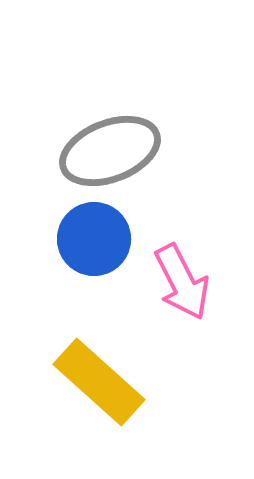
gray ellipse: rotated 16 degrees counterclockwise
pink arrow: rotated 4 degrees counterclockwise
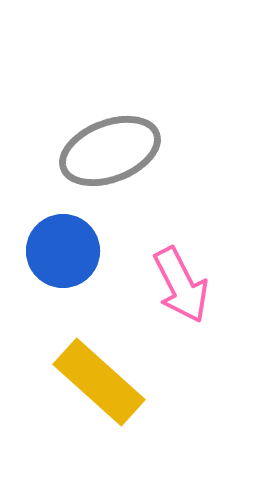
blue circle: moved 31 px left, 12 px down
pink arrow: moved 1 px left, 3 px down
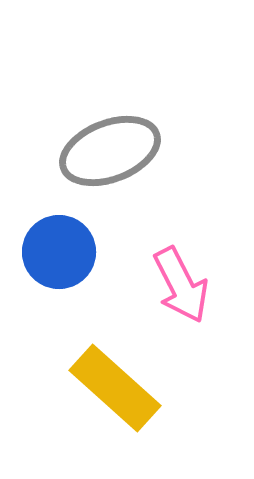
blue circle: moved 4 px left, 1 px down
yellow rectangle: moved 16 px right, 6 px down
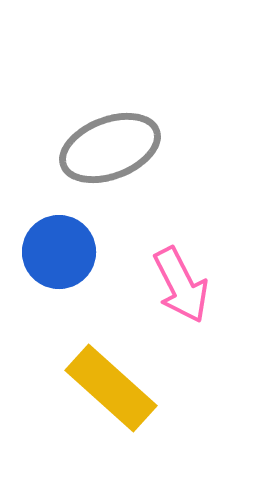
gray ellipse: moved 3 px up
yellow rectangle: moved 4 px left
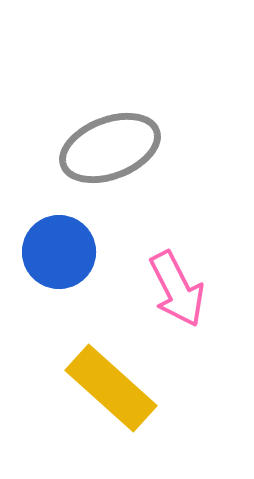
pink arrow: moved 4 px left, 4 px down
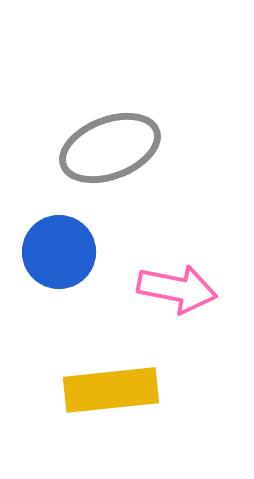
pink arrow: rotated 52 degrees counterclockwise
yellow rectangle: moved 2 px down; rotated 48 degrees counterclockwise
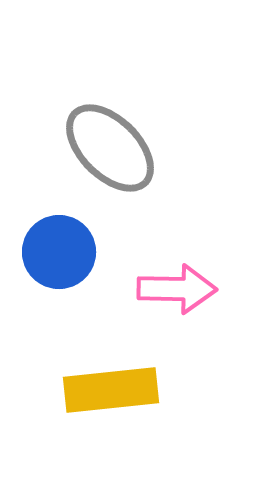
gray ellipse: rotated 66 degrees clockwise
pink arrow: rotated 10 degrees counterclockwise
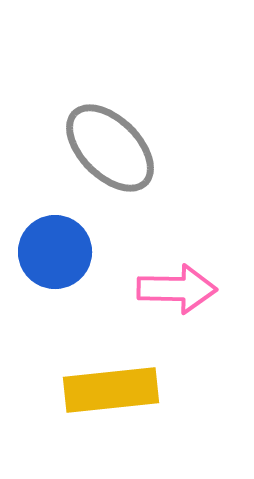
blue circle: moved 4 px left
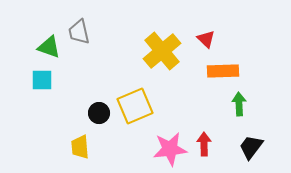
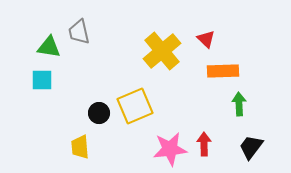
green triangle: rotated 10 degrees counterclockwise
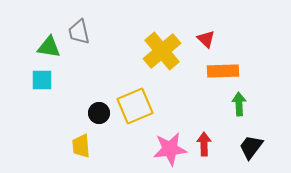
yellow trapezoid: moved 1 px right, 1 px up
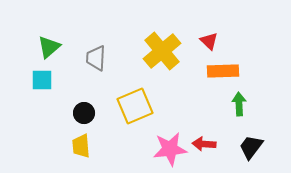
gray trapezoid: moved 17 px right, 26 px down; rotated 16 degrees clockwise
red triangle: moved 3 px right, 2 px down
green triangle: rotated 50 degrees counterclockwise
black circle: moved 15 px left
red arrow: rotated 85 degrees counterclockwise
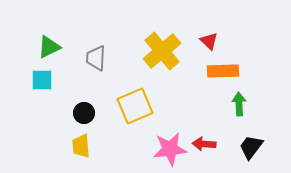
green triangle: rotated 15 degrees clockwise
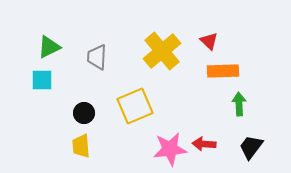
gray trapezoid: moved 1 px right, 1 px up
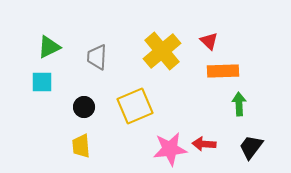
cyan square: moved 2 px down
black circle: moved 6 px up
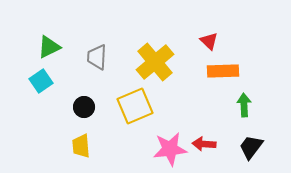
yellow cross: moved 7 px left, 11 px down
cyan square: moved 1 px left, 1 px up; rotated 35 degrees counterclockwise
green arrow: moved 5 px right, 1 px down
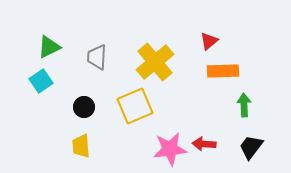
red triangle: rotated 36 degrees clockwise
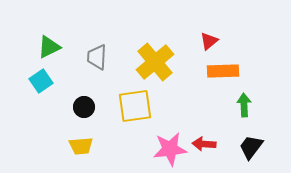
yellow square: rotated 15 degrees clockwise
yellow trapezoid: rotated 90 degrees counterclockwise
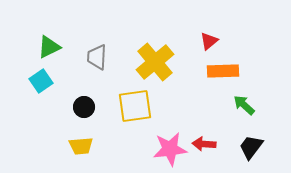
green arrow: rotated 45 degrees counterclockwise
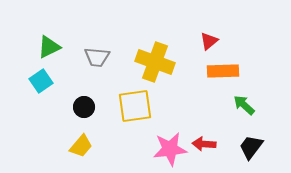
gray trapezoid: rotated 88 degrees counterclockwise
yellow cross: rotated 30 degrees counterclockwise
yellow trapezoid: rotated 45 degrees counterclockwise
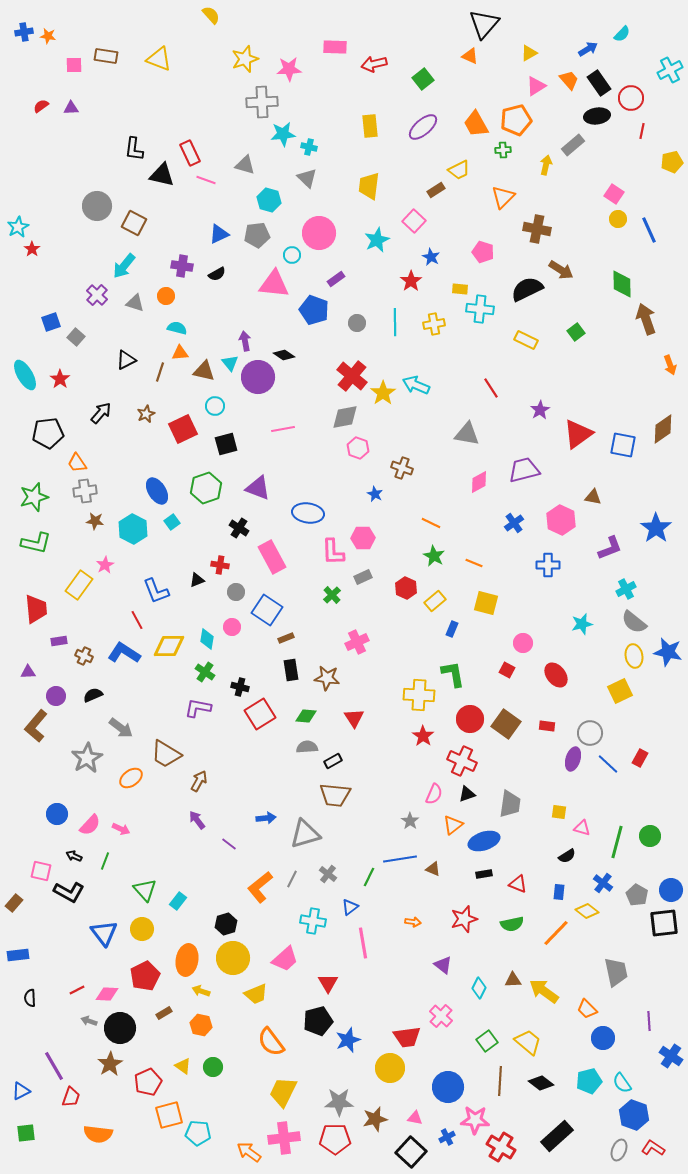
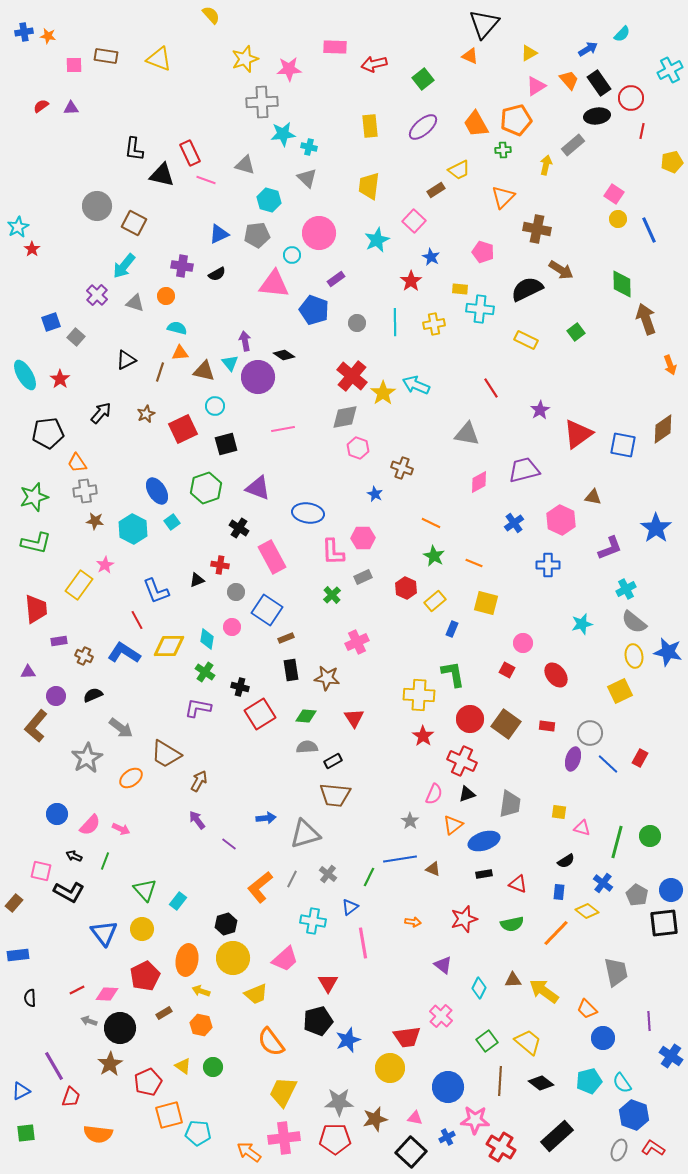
black semicircle at (567, 856): moved 1 px left, 5 px down
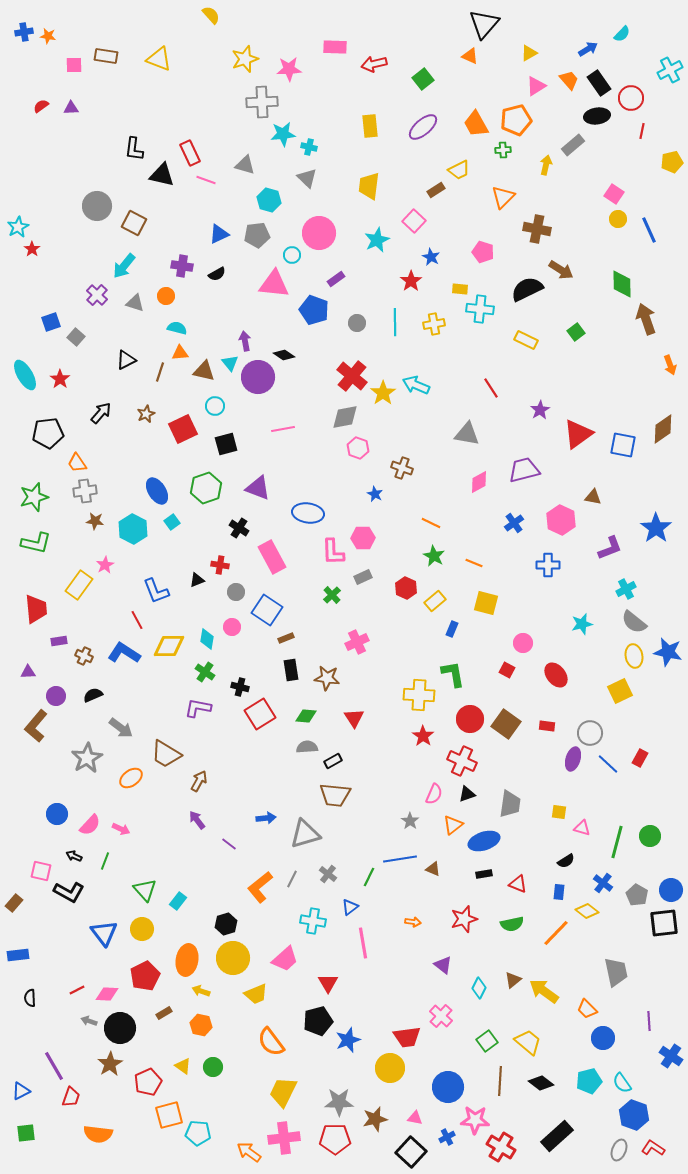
brown triangle at (513, 980): rotated 36 degrees counterclockwise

**THE PROBLEM:** Copy every line of the records above word for word, omitting the pictures.

**EXPECTED ANSWER:**
gray ellipse: rotated 16 degrees counterclockwise
pink arrow: rotated 4 degrees counterclockwise
blue circle: moved 31 px left, 12 px down
pink arrow: moved 1 px left, 3 px down
blue circle: moved 4 px left, 1 px down
yellow rectangle: moved 16 px right, 6 px down
gray ellipse: moved 3 px up
yellow rectangle: moved 4 px left
pink arrow: moved 4 px left, 4 px down
pink arrow: rotated 52 degrees counterclockwise
yellow rectangle: moved 2 px down; rotated 48 degrees counterclockwise
gray ellipse: rotated 66 degrees clockwise
pink arrow: rotated 10 degrees counterclockwise
blue circle: moved 4 px left
green triangle: rotated 10 degrees counterclockwise
yellow trapezoid: moved 1 px right, 1 px up
gray trapezoid: moved 17 px right, 26 px down; rotated 16 degrees clockwise
red triangle: moved 3 px right, 2 px down
green triangle: rotated 50 degrees counterclockwise
black circle: moved 15 px left
red arrow: rotated 85 degrees counterclockwise
green triangle: rotated 15 degrees clockwise
gray trapezoid: moved 1 px right, 1 px up
cyan square: moved 2 px down
black circle: moved 6 px up
yellow cross: moved 7 px left, 11 px down
cyan square: moved 1 px left, 1 px up; rotated 35 degrees counterclockwise
green arrow: moved 5 px right, 1 px down
red triangle: rotated 36 degrees clockwise
yellow square: rotated 15 degrees clockwise
yellow trapezoid: rotated 90 degrees counterclockwise
green arrow: rotated 45 degrees counterclockwise
gray trapezoid: rotated 88 degrees counterclockwise
yellow cross: rotated 30 degrees counterclockwise
yellow trapezoid: rotated 45 degrees counterclockwise
black semicircle at (567, 856): moved 1 px left, 5 px down
brown triangle at (513, 980): rotated 36 degrees counterclockwise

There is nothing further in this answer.